**WORK INSTRUCTION**
Each record is to be reproduced verbatim.
** Opening RECORDS block **
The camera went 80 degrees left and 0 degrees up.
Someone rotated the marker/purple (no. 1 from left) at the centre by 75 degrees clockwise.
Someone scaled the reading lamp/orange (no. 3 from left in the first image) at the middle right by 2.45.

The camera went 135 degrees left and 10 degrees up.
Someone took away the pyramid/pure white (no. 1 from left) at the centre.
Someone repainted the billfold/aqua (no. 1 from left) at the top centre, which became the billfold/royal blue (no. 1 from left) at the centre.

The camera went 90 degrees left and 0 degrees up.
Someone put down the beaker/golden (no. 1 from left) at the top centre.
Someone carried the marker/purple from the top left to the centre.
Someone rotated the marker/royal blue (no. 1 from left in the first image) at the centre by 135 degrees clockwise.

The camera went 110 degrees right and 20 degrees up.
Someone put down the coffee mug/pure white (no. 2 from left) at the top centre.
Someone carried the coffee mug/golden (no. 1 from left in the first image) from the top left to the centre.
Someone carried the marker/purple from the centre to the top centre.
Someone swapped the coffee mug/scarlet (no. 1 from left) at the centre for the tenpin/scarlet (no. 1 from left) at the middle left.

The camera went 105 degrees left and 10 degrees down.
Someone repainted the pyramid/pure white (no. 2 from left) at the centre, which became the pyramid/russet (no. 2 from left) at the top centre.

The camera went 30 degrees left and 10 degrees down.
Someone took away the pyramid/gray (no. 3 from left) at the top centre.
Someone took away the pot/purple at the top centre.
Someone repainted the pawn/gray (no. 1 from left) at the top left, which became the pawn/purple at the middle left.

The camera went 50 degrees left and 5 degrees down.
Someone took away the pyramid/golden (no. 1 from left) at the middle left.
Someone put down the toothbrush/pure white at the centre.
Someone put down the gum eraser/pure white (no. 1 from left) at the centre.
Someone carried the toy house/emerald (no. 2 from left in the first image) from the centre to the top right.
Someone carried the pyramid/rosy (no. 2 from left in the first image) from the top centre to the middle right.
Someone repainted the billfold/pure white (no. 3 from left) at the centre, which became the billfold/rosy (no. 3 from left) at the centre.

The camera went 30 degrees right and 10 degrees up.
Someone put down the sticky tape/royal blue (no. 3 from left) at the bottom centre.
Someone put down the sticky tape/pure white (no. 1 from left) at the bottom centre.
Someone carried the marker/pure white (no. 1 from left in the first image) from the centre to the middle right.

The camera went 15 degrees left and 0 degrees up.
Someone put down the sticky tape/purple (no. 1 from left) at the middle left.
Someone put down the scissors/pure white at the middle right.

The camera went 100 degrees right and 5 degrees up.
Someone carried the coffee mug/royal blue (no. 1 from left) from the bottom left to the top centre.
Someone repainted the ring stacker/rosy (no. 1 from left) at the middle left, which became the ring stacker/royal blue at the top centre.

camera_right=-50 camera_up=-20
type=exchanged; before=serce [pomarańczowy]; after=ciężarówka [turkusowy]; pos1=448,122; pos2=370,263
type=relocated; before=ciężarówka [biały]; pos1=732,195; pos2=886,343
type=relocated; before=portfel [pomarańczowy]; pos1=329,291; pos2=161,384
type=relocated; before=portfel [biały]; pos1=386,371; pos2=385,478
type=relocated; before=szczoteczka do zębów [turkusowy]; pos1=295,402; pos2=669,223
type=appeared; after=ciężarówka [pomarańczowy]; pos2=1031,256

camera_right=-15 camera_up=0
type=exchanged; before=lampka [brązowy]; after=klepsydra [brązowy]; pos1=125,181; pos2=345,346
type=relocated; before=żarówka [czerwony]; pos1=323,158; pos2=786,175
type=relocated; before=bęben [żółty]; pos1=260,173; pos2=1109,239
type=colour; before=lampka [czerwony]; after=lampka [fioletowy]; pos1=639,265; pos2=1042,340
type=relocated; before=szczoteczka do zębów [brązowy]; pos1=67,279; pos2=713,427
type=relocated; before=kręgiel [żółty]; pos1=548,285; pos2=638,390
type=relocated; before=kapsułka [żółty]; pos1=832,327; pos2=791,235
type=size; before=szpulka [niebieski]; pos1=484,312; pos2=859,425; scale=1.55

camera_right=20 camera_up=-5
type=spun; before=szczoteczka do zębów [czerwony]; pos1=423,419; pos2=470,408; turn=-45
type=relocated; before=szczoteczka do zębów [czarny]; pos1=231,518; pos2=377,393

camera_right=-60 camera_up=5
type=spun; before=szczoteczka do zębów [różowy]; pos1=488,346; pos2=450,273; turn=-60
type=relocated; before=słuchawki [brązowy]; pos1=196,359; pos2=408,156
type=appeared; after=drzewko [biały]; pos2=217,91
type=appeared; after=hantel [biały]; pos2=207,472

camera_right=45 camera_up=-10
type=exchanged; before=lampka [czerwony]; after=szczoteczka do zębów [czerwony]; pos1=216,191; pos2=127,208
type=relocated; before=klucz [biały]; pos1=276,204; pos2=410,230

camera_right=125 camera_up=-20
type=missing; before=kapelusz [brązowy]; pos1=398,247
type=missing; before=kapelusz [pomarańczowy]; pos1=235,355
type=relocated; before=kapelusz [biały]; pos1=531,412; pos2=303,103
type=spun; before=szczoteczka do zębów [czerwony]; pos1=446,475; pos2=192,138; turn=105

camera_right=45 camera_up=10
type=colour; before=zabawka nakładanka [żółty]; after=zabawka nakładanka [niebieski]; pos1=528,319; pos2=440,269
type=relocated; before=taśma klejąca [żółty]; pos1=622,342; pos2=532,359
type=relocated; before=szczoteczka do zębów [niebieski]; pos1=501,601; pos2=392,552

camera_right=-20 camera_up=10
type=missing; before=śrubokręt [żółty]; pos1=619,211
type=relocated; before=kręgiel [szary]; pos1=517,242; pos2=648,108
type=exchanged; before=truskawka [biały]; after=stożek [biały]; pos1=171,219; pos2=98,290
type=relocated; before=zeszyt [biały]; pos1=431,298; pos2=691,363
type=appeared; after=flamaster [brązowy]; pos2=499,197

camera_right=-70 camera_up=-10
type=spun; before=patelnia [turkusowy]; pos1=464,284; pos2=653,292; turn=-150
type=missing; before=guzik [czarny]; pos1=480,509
** Closing RECORDS block **
**YOUR RESPONSE**
The camera went 80 degrees left and 0 degrees up.
Someone rotated the marker/purple (no. 1 from left) at the centre by 75 degrees clockwise.
Someone scaled the reading lamp/orange (no. 3 from left in the first image) at the middle right by 2.45.

The camera went 135 degrees left and 10 degrees up.
Someone took away the pyramid/pure white (no. 1 from left) at the centre.
Someone repainted the billfold/aqua (no. 1 from left) at the top centre, which became the billfold/royal blue (no. 1 from left) at the centre.

The camera went 90 degrees left and 0 degrees up.
Someone put down the beaker/golden (no. 1 from left) at the top centre.
Someone carried the marker/purple from the top left to the centre.
Someone rotated the marker/royal blue (no. 1 from left in the first image) at the centre by 135 degrees clockwise.

The camera went 110 degrees right and 20 degrees up.
Someone put down the coffee mug/pure white (no. 2 from left) at the top centre.
Someone carried the coffee mug/golden (no. 1 from left in the first image) from the top left to the centre.
Someone carried the marker/purple from the centre to the top centre.
Someone swapped the coffee mug/scarlet (no. 1 from left) at the centre for the tenpin/scarlet (no. 1 from left) at the middle left.

The camera went 105 degrees left and 10 degrees down.
Someone repainted the pyramid/pure white (no. 2 from left) at the centre, which became the pyramid/russet (no. 2 from left) at the top centre.

The camera went 30 degrees left and 10 degrees down.
Someone took away the pyramid/gray (no. 3 from left) at the top centre.
Someone took away the pot/purple at the top centre.
Someone repainted the pawn/gray (no. 1 from left) at the top left, which became the pawn/purple at the middle left.

The camera went 50 degrees left and 5 degrees down.
Someone took away the pyramid/golden (no. 1 from left) at the middle left.
Someone put down the toothbrush/pure white at the centre.
Someone put down the gum eraser/pure white (no. 1 from left) at the centre.
Someone carried the toy house/emerald (no. 2 from left in the first image) from the centre to the top right.
Someone carried the pyramid/rosy (no. 2 from left in the first image) from the top centre to the middle right.
Someone repainted the billfold/pure white (no. 3 from left) at the centre, which became the billfold/rosy (no. 3 from left) at the centre.

The camera went 30 degrees right and 10 degrees up.
Someone put down the sticky tape/royal blue (no. 3 from left) at the bottom centre.
Someone put down the sticky tape/pure white (no. 1 from left) at the bottom centre.
Someone carried the marker/pure white (no. 1 from left in the first image) from the centre to the middle right.

The camera went 15 degrees left and 0 degrees up.
Someone put down the sticky tape/purple (no. 1 from left) at the middle left.
Someone put down the scissors/pure white at the middle right.

The camera went 100 degrees right and 5 degrees up.
Someone carried the coffee mug/royal blue (no. 1 from left) from the bottom left to the top centre.
Someone repainted the ring stacker/rosy (no. 1 from left) at the middle left, which became the ring stacker/royal blue at the top centre.

camera_right=-50 camera_up=-20
type=exchanged; before=serce [pomarańczowy]; after=ciężarówka [turkusowy]; pos1=448,122; pos2=370,263
type=relocated; before=ciężarówka [biały]; pos1=732,195; pos2=886,343
type=relocated; before=portfel [pomarańczowy]; pos1=329,291; pos2=161,384
type=relocated; before=portfel [biały]; pos1=386,371; pos2=385,478
type=relocated; before=szczoteczka do zębów [turkusowy]; pos1=295,402; pos2=669,223
type=appeared; after=ciężarówka [pomarańczowy]; pos2=1031,256

camera_right=-15 camera_up=0
type=exchanged; before=lampka [brązowy]; after=klepsydra [brązowy]; pos1=125,181; pos2=345,346
type=relocated; before=żarówka [czerwony]; pos1=323,158; pos2=786,175
type=relocated; before=bęben [żółty]; pos1=260,173; pos2=1109,239
type=colour; before=lampka [czerwony]; after=lampka [fioletowy]; pos1=639,265; pos2=1042,340
type=relocated; before=szczoteczka do zębów [brązowy]; pos1=67,279; pos2=713,427
type=relocated; before=kręgiel [żółty]; pos1=548,285; pos2=638,390
type=relocated; before=kapsułka [żółty]; pos1=832,327; pos2=791,235
type=size; before=szpulka [niebieski]; pos1=484,312; pos2=859,425; scale=1.55

camera_right=20 camera_up=-5
type=spun; before=szczoteczka do zębów [czerwony]; pos1=423,419; pos2=470,408; turn=-45
type=relocated; before=szczoteczka do zębów [czarny]; pos1=231,518; pos2=377,393

camera_right=-60 camera_up=5
type=spun; before=szczoteczka do zębów [różowy]; pos1=488,346; pos2=450,273; turn=-60
type=relocated; before=słuchawki [brązowy]; pos1=196,359; pos2=408,156
type=appeared; after=drzewko [biały]; pos2=217,91
type=appeared; after=hantel [biały]; pos2=207,472

camera_right=45 camera_up=-10
type=exchanged; before=lampka [czerwony]; after=szczoteczka do zębów [czerwony]; pos1=216,191; pos2=127,208
type=relocated; before=klucz [biały]; pos1=276,204; pos2=410,230

camera_right=125 camera_up=-20
type=missing; before=kapelusz [brązowy]; pos1=398,247
type=missing; before=kapelusz [pomarańczowy]; pos1=235,355
type=relocated; before=kapelusz [biały]; pos1=531,412; pos2=303,103
type=spun; before=szczoteczka do zębów [czerwony]; pos1=446,475; pos2=192,138; turn=105

camera_right=45 camera_up=10
type=colour; before=zabawka nakładanka [żółty]; after=zabawka nakładanka [niebieski]; pos1=528,319; pos2=440,269
type=relocated; before=taśma klejąca [żółty]; pos1=622,342; pos2=532,359
type=relocated; before=szczoteczka do zębów [niebieski]; pos1=501,601; pos2=392,552

camera_right=-20 camera_up=10
type=missing; before=śrubokręt [żółty]; pos1=619,211
type=relocated; before=kręgiel [szary]; pos1=517,242; pos2=648,108
type=exchanged; before=truskawka [biały]; after=stożek [biały]; pos1=171,219; pos2=98,290
type=relocated; before=zeszyt [biały]; pos1=431,298; pos2=691,363
type=appeared; after=flamaster [brązowy]; pos2=499,197

camera_right=-70 camera_up=-10
type=spun; before=patelnia [turkusowy]; pos1=464,284; pos2=653,292; turn=-150
type=missing; before=guzik [czarny]; pos1=480,509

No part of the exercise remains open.